** RECORDS FOR THE TASK follows **

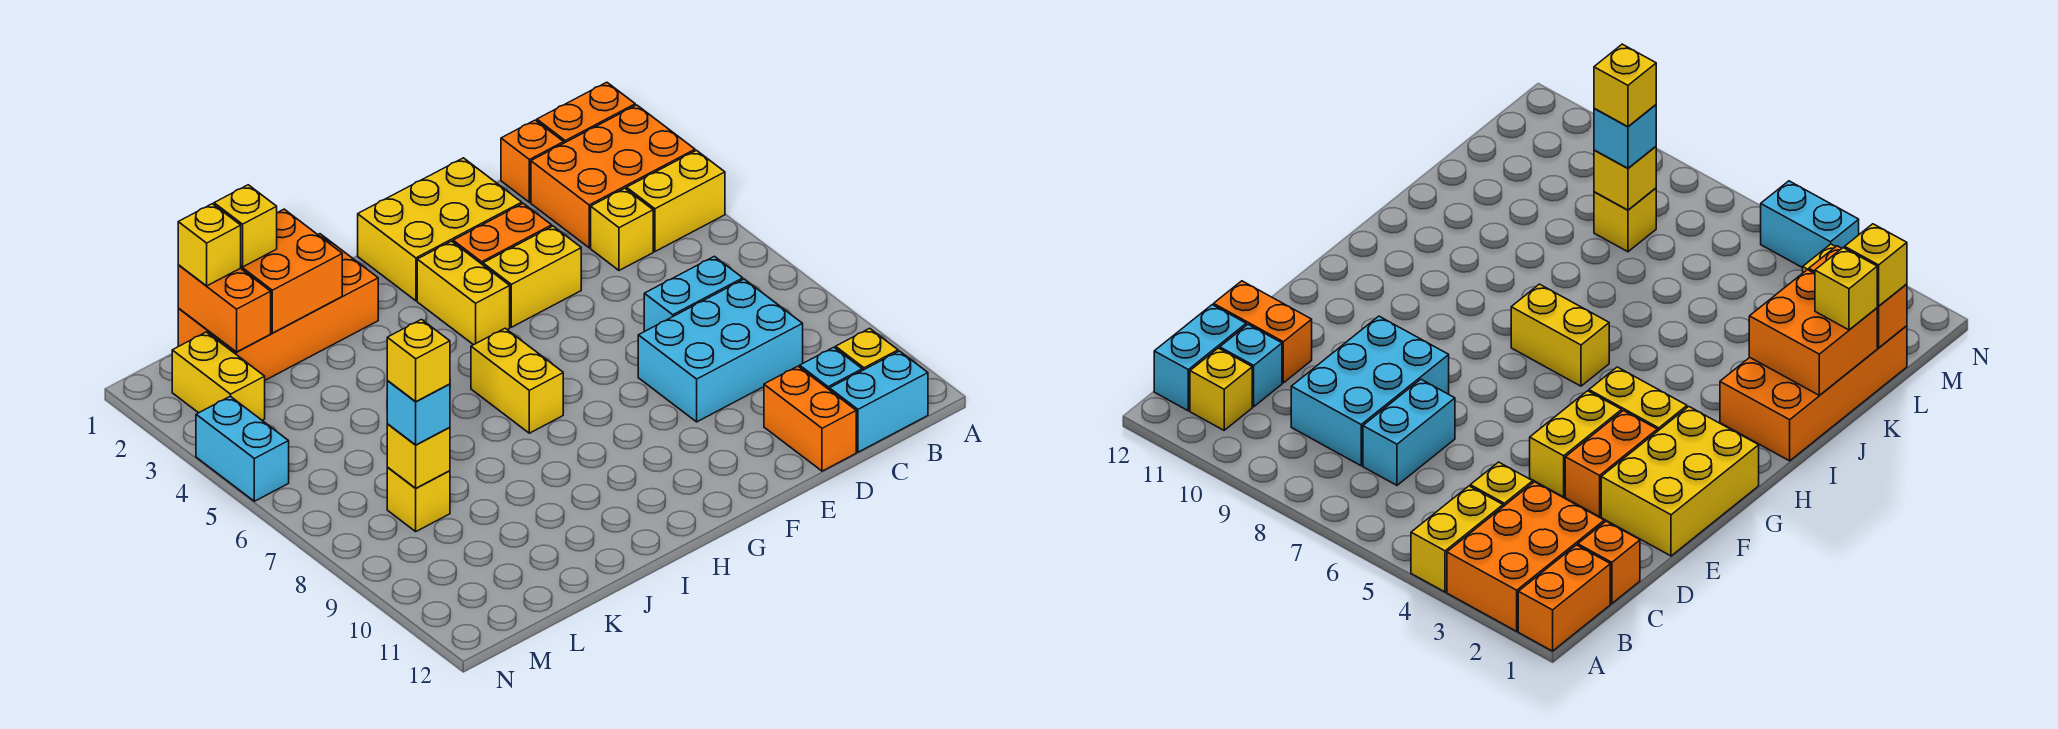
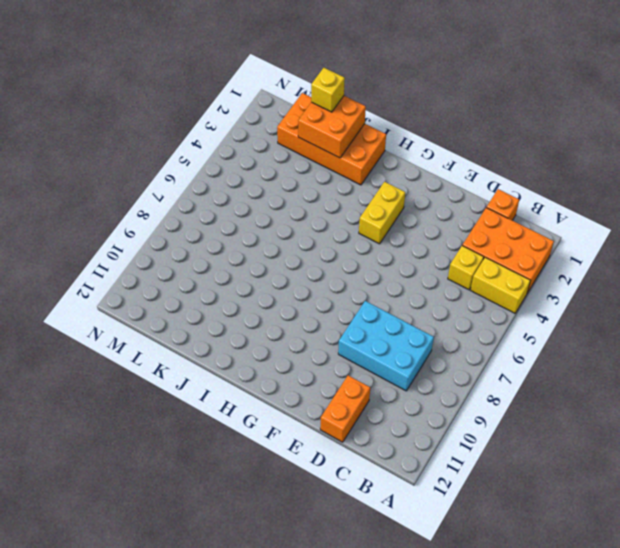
none -> orange 1x2 brick [537,82,635,143]
none -> yellow 1x1 brick [836,328,898,370]
none -> cyan 1x2 brick [830,351,928,452]

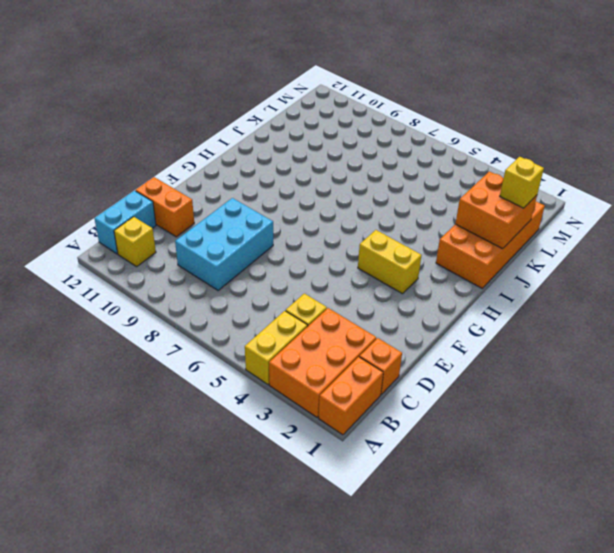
none -> cyan 1x2 brick [644,256,743,331]
none -> cyan 1x1 brick [800,347,862,390]
none -> yellow 2x3 brick [358,158,522,301]

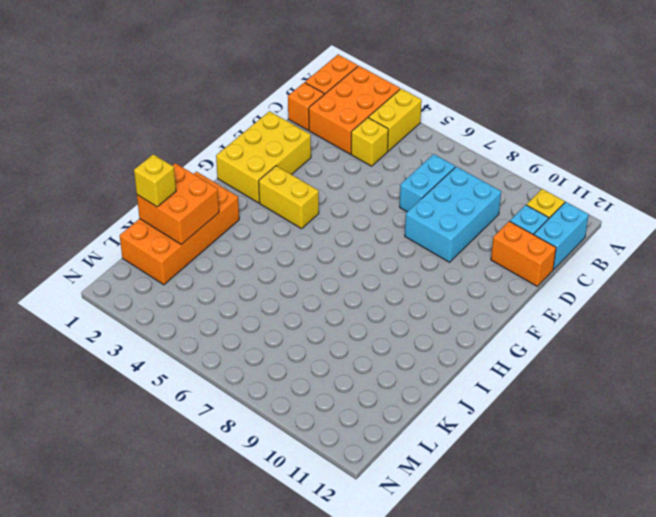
none -> orange 1x2 brick [453,204,552,265]
none -> yellow 1x2 brick [483,226,581,327]
none -> yellow 1x2 brick [471,328,563,433]

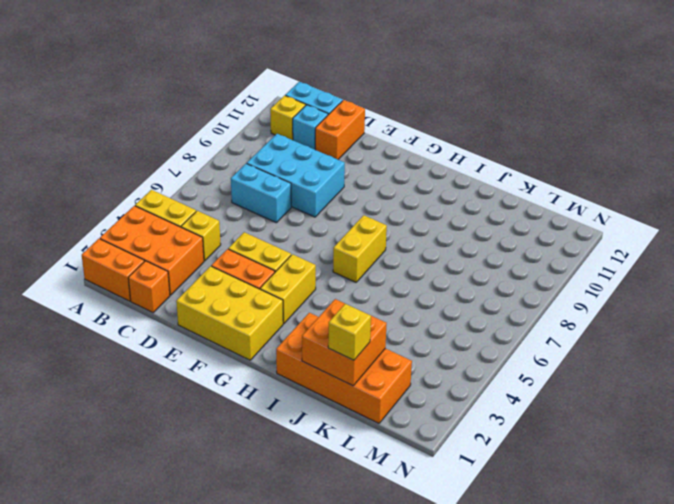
none -> yellow 1x1 brick [387,468,450,531]
none -> yellow 1x2 brick [172,332,265,420]
none -> cyan 1x2 brick [196,396,289,501]

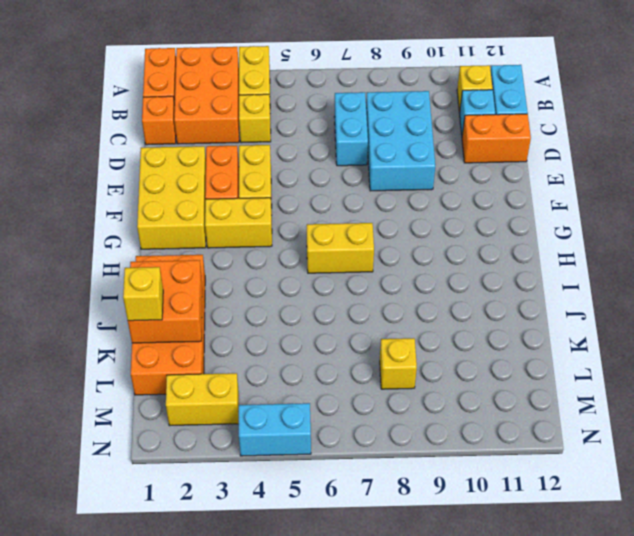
none -> orange 1x2 brick [178,265,271,352]
none -> yellow 1x1 brick [387,424,450,488]
none -> yellow 1x1 brick [178,204,241,286]

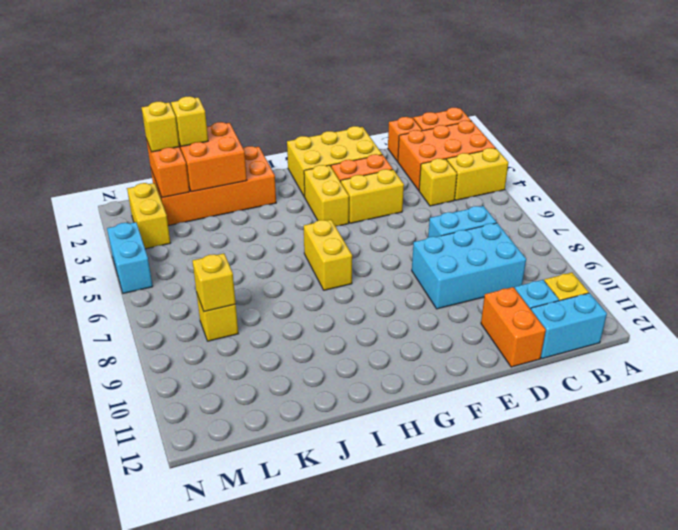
none -> cyan 1x1 brick [387,381,450,445]
none -> yellow 1x1 brick [387,319,450,402]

** End of RECORDS FOR THE TASK **

* [PROMPT] Isolate the lines above that contain the word "orange" and copy them.

* [TASK OUTPUT]
none -> orange 1x2 brick [537,82,635,143]
none -> orange 1x2 brick [453,204,552,265]
none -> orange 1x2 brick [178,265,271,352]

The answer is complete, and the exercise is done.